What you need to do
Given the material below, return only the lines starting at the line with "(280, 671) = (175, 123): none -> black bucket" and ending at the line with "(375, 137) = (392, 140): turquoise", exactly as they appear.

Data to examine
######

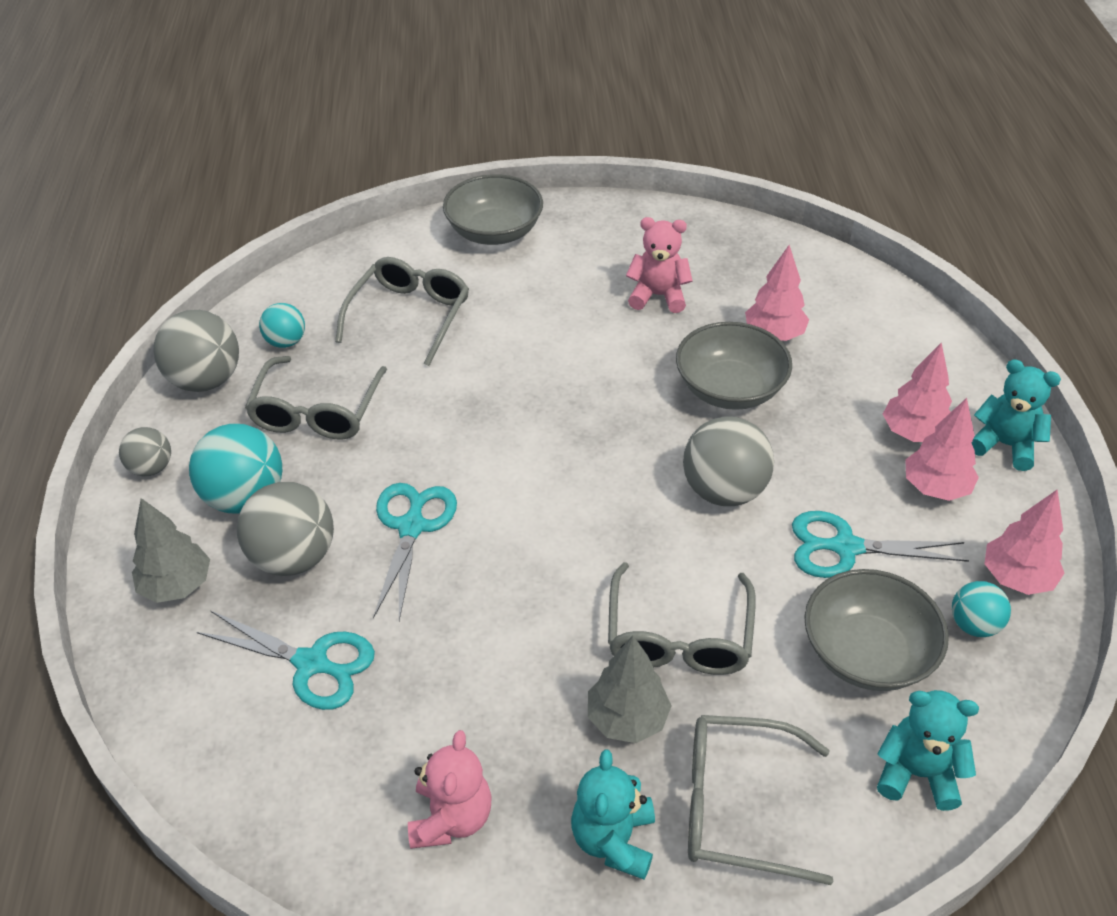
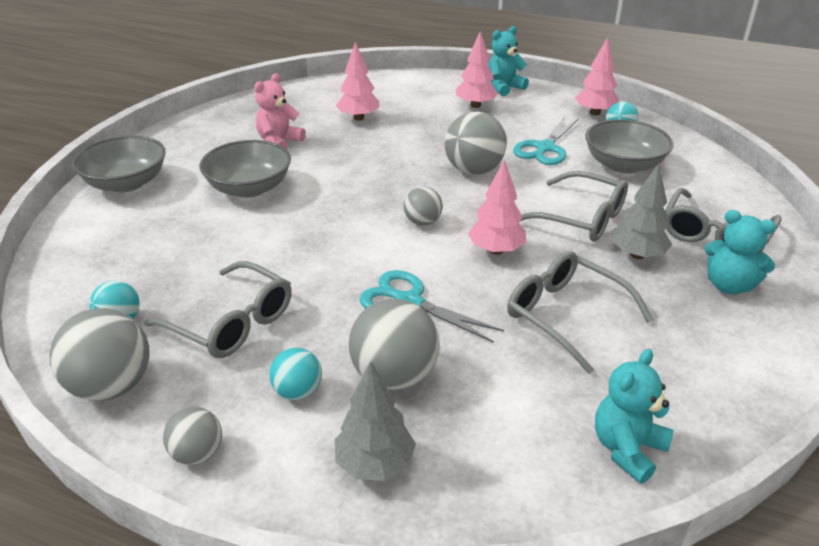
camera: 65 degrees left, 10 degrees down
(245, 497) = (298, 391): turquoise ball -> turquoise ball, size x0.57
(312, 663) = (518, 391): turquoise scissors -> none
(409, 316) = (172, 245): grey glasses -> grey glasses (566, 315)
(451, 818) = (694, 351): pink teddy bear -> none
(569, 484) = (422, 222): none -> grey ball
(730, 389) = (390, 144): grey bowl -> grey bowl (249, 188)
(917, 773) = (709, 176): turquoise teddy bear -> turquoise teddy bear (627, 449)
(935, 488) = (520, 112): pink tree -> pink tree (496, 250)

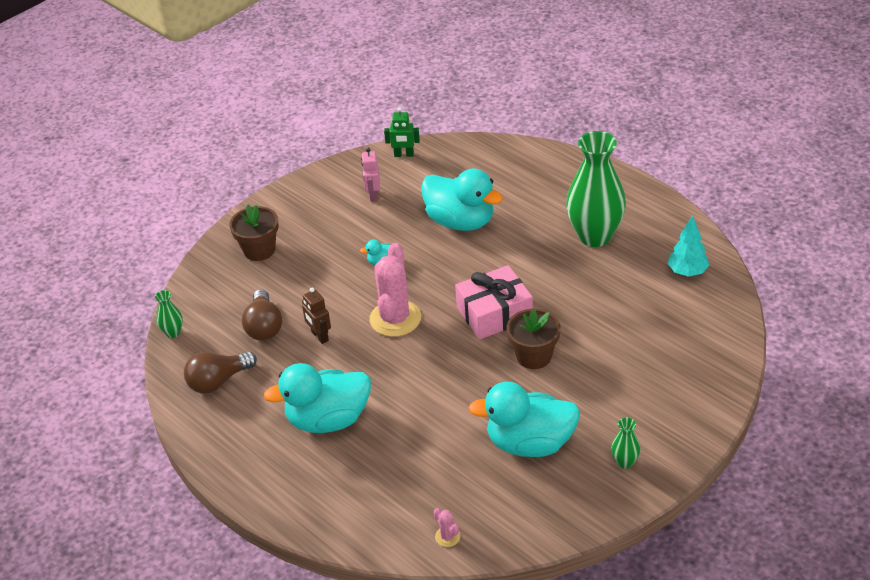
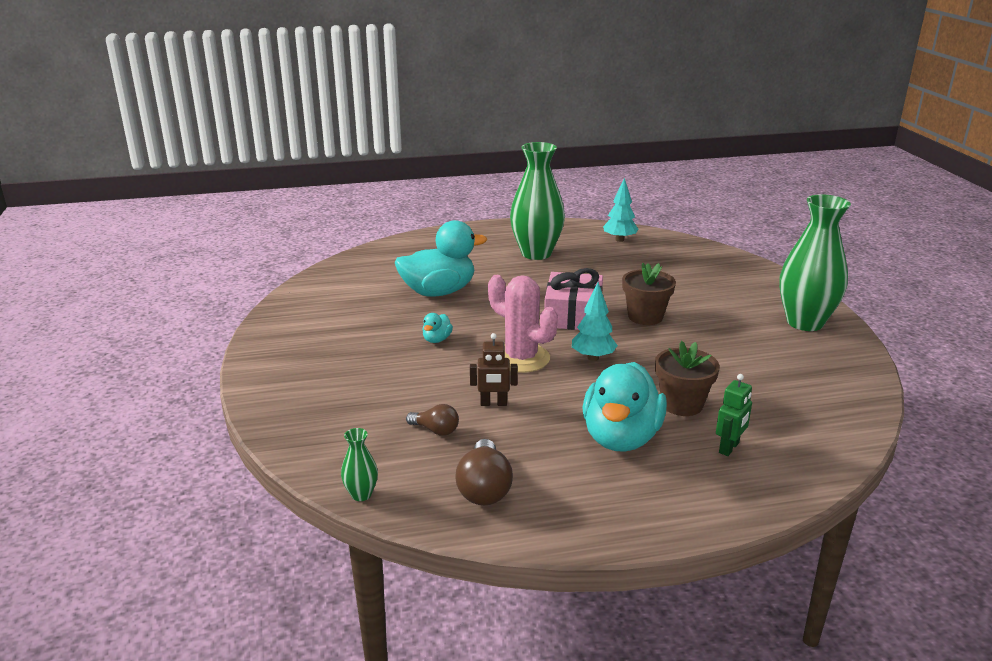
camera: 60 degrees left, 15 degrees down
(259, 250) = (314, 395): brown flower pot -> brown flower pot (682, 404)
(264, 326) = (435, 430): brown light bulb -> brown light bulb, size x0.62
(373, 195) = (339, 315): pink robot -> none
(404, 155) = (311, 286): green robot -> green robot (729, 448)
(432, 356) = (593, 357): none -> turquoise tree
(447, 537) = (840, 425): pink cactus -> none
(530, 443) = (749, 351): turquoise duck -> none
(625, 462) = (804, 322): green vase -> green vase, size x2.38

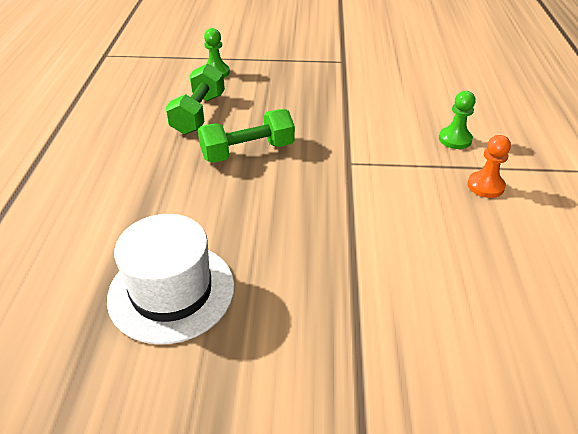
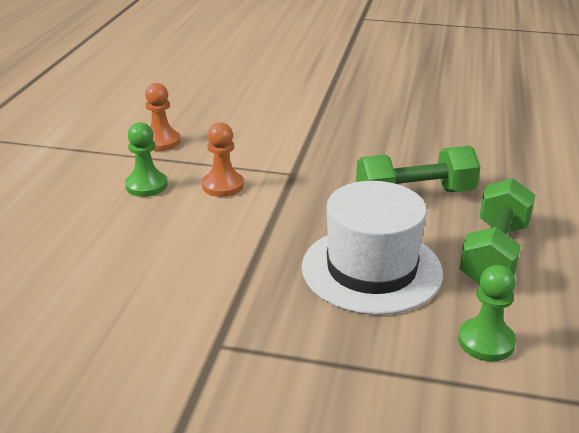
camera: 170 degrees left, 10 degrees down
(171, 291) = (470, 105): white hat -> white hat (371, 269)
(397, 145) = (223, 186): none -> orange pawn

######

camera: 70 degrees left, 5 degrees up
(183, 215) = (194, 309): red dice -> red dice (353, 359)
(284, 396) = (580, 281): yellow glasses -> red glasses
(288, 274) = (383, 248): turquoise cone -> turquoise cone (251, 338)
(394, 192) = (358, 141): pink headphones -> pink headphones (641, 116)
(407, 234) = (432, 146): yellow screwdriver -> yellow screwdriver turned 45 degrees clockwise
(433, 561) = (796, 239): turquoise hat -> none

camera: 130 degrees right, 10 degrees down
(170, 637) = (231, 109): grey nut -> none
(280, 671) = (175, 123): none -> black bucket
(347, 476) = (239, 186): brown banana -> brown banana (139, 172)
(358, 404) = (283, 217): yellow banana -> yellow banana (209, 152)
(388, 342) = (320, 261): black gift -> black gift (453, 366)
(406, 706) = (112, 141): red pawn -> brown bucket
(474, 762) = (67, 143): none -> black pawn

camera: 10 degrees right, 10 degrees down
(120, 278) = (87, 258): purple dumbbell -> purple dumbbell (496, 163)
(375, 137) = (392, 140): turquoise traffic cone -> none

######

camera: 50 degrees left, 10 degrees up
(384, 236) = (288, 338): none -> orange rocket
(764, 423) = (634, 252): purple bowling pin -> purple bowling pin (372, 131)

######

Written solution
(280, 671) = (175, 123): none -> black bucket
(347, 476) = (239, 186): brown banana -> brown banana (139, 172)
(358, 404) = (283, 217): yellow banana -> yellow banana (209, 152)
(388, 342) = (320, 261): black gift -> black gift (453, 366)
(406, 706) = (112, 141): red pawn -> brown bucket
(474, 762) = (67, 143): none -> black pawn

camera: 10 degrees right, 10 degrees down
(120, 278) = (87, 258): purple dumbbell -> purple dumbbell (496, 163)
(375, 137) = (392, 140): turquoise traffic cone -> none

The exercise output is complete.